▸ SOURCE INFORMATION:
+-------+

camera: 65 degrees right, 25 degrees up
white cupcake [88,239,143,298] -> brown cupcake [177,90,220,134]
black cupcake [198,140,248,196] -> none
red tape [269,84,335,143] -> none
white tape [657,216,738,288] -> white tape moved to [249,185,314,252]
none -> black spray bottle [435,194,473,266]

+-------+

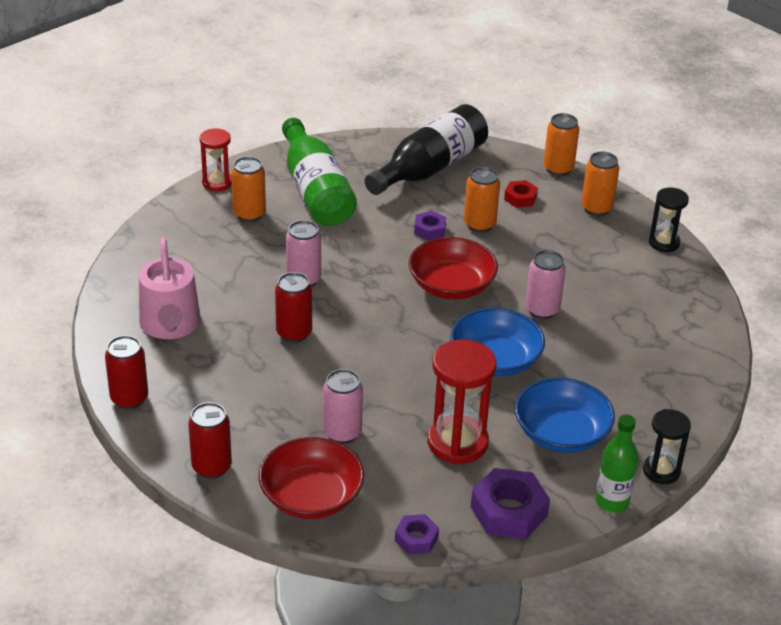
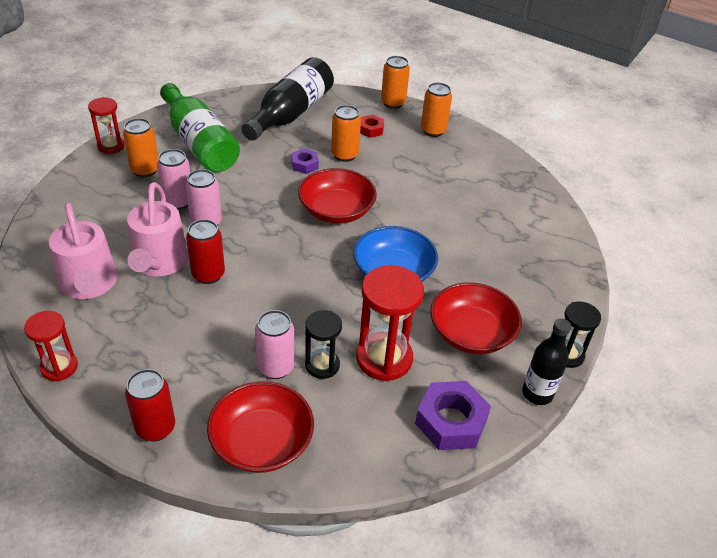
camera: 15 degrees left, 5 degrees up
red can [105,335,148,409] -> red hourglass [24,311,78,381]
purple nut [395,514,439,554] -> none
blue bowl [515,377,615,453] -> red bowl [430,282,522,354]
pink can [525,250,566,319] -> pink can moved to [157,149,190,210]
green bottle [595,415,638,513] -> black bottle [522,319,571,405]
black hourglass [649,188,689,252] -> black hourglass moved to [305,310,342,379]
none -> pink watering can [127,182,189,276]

+-------+

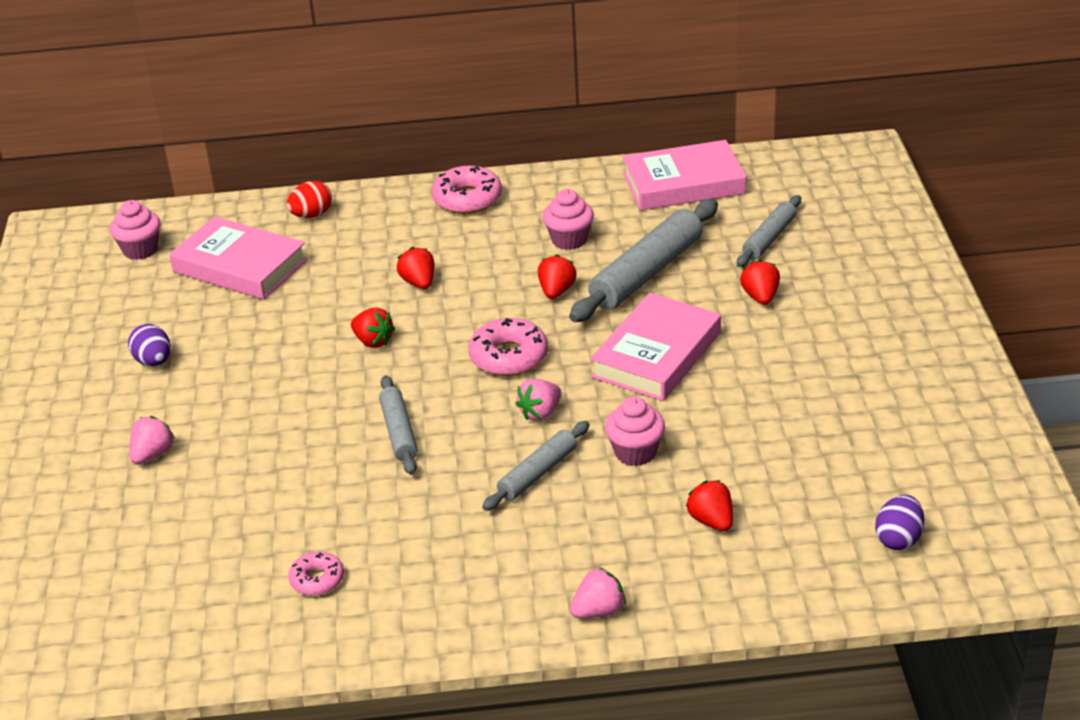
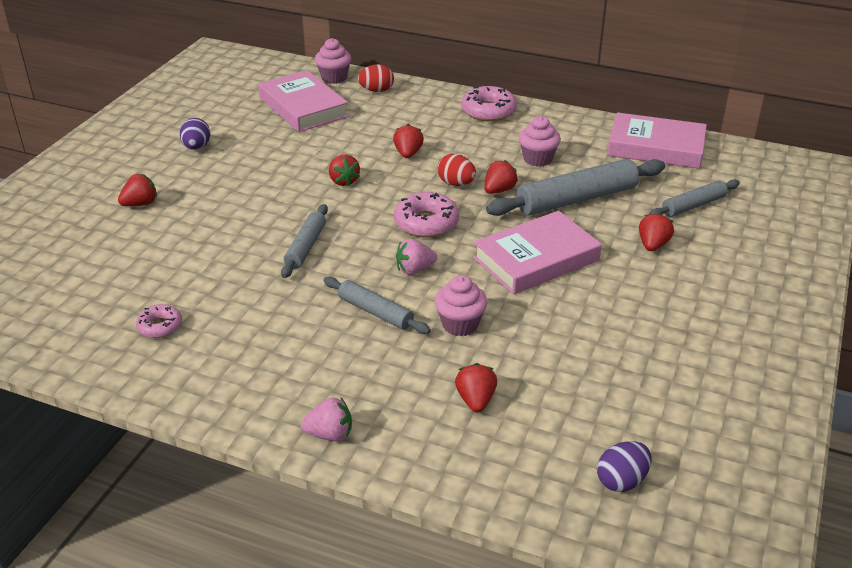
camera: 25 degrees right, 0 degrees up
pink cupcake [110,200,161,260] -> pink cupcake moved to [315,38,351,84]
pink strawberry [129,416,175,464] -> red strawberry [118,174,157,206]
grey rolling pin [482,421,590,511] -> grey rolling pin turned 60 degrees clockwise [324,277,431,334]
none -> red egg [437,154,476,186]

+-------+

▸ DIRECTIONS FOR THIS TASK: Out of the data above, give again only the lines starting at the one holding "camera: 65 degrees right, 25 degrees up" and ending at the one holding "none -> black spray bottle [435,194,473,266]", unchanged.

▸ EXPECTED ANSWER:
camera: 65 degrees right, 25 degrees up
white cupcake [88,239,143,298] -> brown cupcake [177,90,220,134]
black cupcake [198,140,248,196] -> none
red tape [269,84,335,143] -> none
white tape [657,216,738,288] -> white tape moved to [249,185,314,252]
none -> black spray bottle [435,194,473,266]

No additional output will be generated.